[Before-and-after change data]

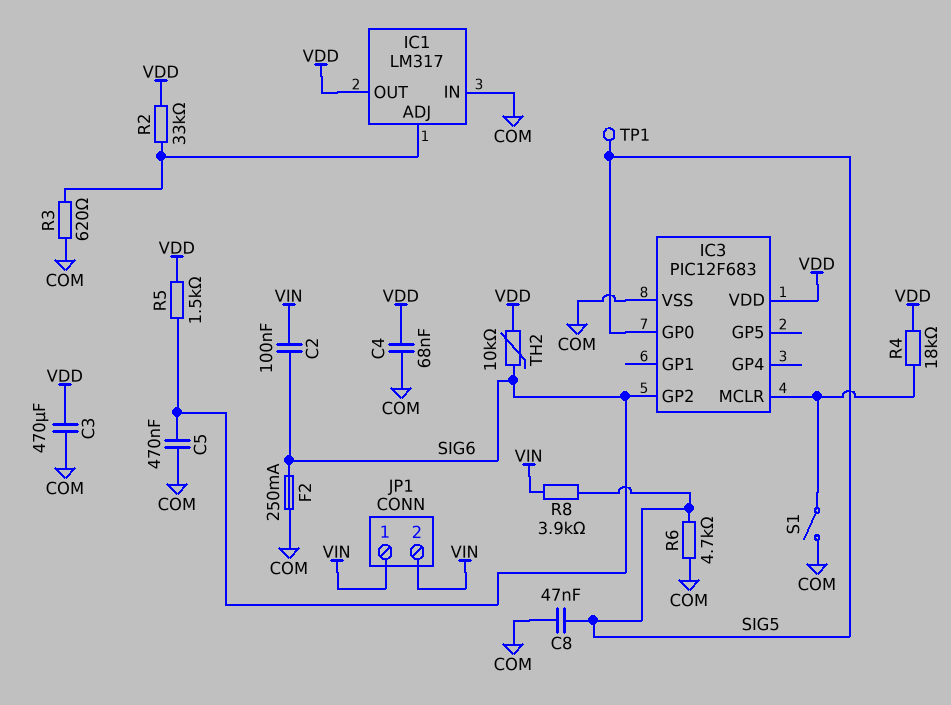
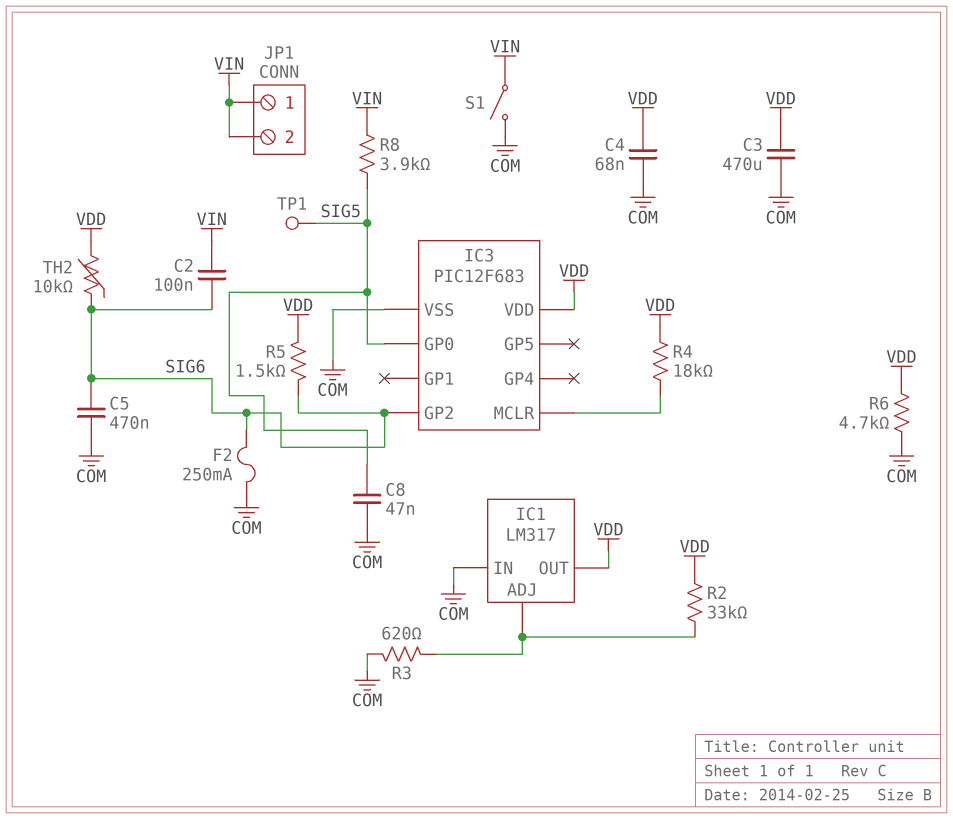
R6: 4.7k (COM, SIG5) -> 4.7k (COM, VDD)
S1: switch (COM, IC3/MCLR) -> switch (COM, VIN)

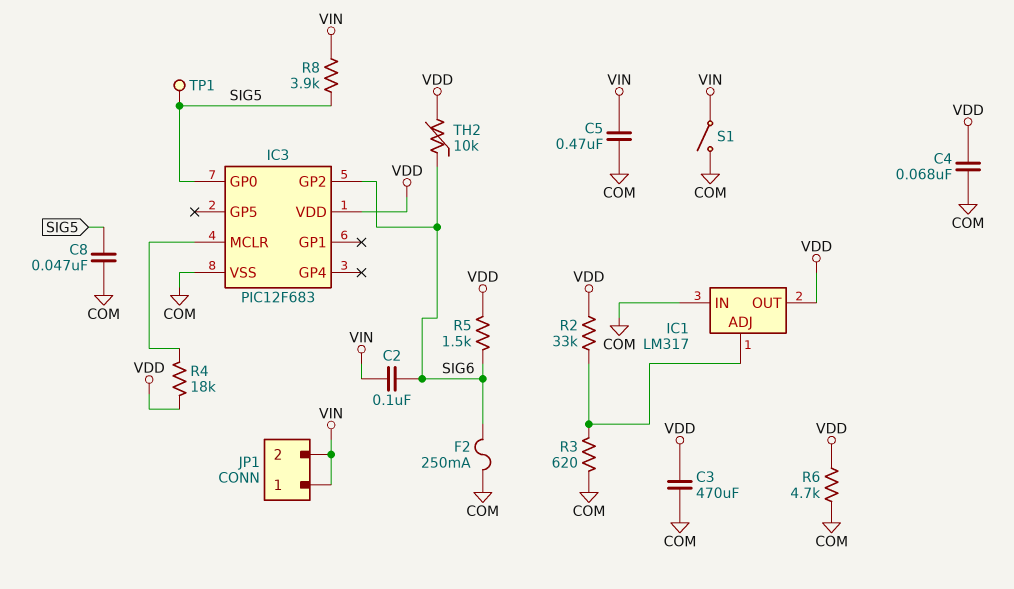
C5: 470nF (COM, SIG6) -> 470nF (COM, VIN)

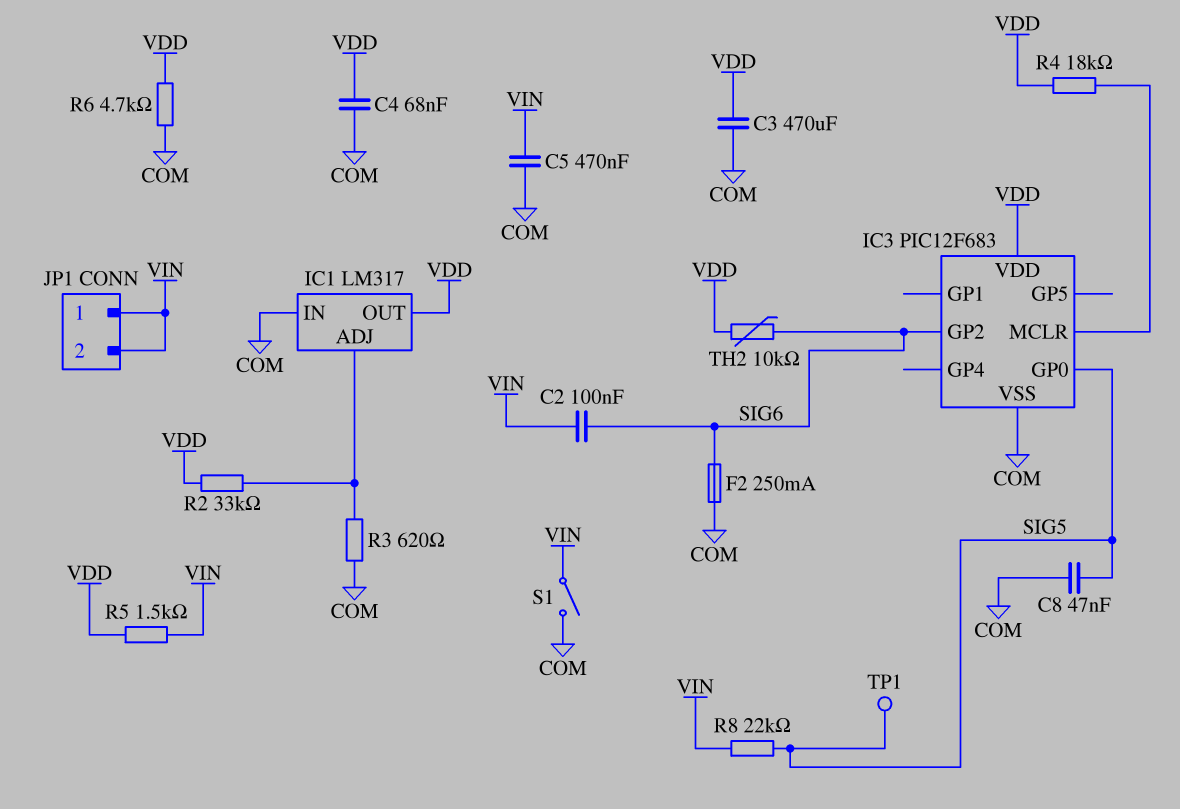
R5: 1.5k (SIG6, VDD) -> 1.5k (VDD, VIN)
R8: 3.9k (SIG5, VIN) -> 22k (SIG5, VIN)

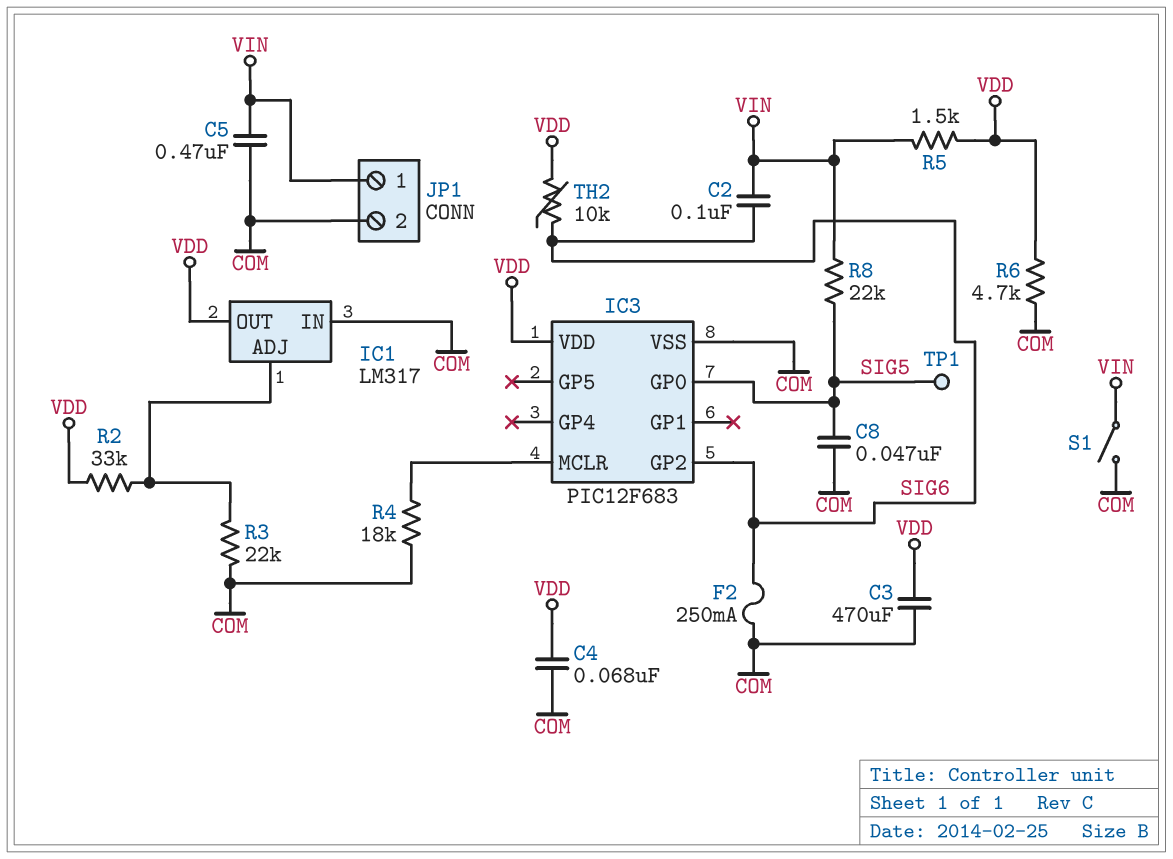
JP1 pin 2: VIN -> COM
R3: 620 (COM, IC1/ADJ) -> 22k (COM, IC1/ADJ)
R4: 18k (IC3/MCLR, VDD) -> 18k (COM, IC3/MCLR)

**WHAT YOU SHOULD DO**: Output every entry exactly. Pictures stay out.

**WRITTEN ANSWER**:
R6: 4.7k (COM, SIG5) -> 4.7k (COM, VDD)
S1: switch (COM, IC3/MCLR) -> switch (COM, VIN)

C5: 470nF (COM, SIG6) -> 470nF (COM, VIN)

R5: 1.5k (SIG6, VDD) -> 1.5k (VDD, VIN)
R8: 3.9k (SIG5, VIN) -> 22k (SIG5, VIN)

JP1 pin 2: VIN -> COM
R3: 620 (COM, IC1/ADJ) -> 22k (COM, IC1/ADJ)
R4: 18k (IC3/MCLR, VDD) -> 18k (COM, IC3/MCLR)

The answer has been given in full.